Start of Given information
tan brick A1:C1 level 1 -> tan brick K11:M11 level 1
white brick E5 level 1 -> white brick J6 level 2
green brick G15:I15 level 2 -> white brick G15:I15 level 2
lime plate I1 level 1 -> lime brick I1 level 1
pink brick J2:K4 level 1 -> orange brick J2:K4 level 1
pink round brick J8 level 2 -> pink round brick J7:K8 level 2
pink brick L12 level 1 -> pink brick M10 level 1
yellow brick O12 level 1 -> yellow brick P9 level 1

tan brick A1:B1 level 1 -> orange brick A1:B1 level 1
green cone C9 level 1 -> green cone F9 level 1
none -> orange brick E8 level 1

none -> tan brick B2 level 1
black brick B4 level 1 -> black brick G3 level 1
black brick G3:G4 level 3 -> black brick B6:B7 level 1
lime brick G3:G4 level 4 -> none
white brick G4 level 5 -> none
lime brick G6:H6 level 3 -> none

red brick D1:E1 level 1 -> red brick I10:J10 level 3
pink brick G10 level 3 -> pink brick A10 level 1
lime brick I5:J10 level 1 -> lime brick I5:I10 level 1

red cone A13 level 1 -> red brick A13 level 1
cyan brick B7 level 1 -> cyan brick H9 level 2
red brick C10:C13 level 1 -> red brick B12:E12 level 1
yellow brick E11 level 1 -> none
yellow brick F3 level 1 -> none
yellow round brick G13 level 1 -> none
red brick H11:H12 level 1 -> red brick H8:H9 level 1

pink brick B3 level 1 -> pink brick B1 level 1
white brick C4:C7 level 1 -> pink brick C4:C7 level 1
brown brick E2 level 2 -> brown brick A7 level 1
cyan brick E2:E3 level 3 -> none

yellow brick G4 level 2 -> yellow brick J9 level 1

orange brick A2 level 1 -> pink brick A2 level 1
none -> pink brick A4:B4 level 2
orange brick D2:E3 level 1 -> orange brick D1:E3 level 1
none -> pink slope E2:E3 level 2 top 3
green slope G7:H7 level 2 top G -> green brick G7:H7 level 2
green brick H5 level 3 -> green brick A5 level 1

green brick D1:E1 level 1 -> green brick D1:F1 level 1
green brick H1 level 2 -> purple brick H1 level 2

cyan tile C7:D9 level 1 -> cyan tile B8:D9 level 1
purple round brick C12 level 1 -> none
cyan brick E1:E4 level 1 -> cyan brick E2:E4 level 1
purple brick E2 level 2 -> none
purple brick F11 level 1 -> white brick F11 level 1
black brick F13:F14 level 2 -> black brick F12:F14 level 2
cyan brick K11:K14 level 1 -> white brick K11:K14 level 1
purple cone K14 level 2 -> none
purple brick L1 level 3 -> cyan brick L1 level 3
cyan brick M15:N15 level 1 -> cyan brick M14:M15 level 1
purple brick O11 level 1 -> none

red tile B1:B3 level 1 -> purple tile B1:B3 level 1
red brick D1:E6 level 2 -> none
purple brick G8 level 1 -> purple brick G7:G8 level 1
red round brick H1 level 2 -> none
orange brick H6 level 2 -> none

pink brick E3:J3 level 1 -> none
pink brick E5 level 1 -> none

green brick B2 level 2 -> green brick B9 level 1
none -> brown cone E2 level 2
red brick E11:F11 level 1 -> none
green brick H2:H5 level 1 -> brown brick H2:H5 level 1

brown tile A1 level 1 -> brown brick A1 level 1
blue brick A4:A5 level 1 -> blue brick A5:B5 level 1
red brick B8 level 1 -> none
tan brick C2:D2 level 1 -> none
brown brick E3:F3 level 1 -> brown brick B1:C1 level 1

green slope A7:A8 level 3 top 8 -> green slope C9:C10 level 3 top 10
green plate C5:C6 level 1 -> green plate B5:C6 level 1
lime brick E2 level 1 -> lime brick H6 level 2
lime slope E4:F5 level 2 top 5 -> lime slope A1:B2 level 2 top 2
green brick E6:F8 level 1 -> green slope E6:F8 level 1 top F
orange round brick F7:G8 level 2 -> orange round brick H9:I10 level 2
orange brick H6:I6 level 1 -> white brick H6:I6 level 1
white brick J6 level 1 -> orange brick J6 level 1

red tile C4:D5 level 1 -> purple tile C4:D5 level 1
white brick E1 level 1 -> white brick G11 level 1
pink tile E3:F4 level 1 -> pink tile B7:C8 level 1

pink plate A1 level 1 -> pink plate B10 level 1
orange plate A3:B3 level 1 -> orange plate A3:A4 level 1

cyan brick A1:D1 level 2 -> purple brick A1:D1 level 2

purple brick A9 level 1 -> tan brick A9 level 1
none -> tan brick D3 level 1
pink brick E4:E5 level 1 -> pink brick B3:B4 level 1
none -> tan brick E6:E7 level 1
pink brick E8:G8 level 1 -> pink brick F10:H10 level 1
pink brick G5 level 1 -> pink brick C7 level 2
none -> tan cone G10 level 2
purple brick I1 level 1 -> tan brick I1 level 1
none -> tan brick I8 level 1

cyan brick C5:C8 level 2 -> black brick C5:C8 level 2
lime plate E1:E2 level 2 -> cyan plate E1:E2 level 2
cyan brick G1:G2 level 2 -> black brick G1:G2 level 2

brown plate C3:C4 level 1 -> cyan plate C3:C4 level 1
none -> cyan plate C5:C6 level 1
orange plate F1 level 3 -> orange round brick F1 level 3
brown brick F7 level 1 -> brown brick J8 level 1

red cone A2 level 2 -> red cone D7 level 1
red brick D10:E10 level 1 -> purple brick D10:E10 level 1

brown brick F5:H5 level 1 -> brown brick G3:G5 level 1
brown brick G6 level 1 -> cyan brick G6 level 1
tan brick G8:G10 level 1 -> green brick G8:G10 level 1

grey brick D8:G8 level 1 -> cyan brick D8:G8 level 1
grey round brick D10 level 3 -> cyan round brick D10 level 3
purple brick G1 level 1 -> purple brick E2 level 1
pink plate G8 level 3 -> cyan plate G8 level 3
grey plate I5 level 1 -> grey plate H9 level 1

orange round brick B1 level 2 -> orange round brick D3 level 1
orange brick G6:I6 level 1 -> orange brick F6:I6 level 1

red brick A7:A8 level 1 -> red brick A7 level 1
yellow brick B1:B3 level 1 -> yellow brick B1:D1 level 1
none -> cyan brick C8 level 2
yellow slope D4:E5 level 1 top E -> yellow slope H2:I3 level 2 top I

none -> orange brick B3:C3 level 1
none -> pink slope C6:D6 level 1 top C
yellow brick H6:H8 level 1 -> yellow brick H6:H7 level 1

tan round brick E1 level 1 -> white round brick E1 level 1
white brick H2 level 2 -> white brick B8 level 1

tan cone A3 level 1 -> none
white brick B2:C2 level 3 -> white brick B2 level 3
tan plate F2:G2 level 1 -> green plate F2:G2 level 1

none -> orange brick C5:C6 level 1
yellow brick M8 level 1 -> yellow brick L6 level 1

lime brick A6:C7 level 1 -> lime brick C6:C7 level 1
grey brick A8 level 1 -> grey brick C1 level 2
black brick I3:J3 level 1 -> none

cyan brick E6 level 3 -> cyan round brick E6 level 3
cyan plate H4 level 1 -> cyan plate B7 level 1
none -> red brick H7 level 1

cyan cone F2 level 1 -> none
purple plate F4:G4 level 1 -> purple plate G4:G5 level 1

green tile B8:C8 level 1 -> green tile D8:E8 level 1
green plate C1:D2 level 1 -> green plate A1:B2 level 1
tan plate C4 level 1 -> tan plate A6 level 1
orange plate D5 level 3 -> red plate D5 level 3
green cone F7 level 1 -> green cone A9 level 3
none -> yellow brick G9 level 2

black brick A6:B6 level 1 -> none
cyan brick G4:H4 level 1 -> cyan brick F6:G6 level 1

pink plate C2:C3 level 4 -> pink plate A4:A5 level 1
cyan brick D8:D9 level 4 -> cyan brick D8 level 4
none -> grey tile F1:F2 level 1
End of Given information
* Your goal *
Go through the material above and count the lines that include "yellow". Give the number alone.

* Solution *
10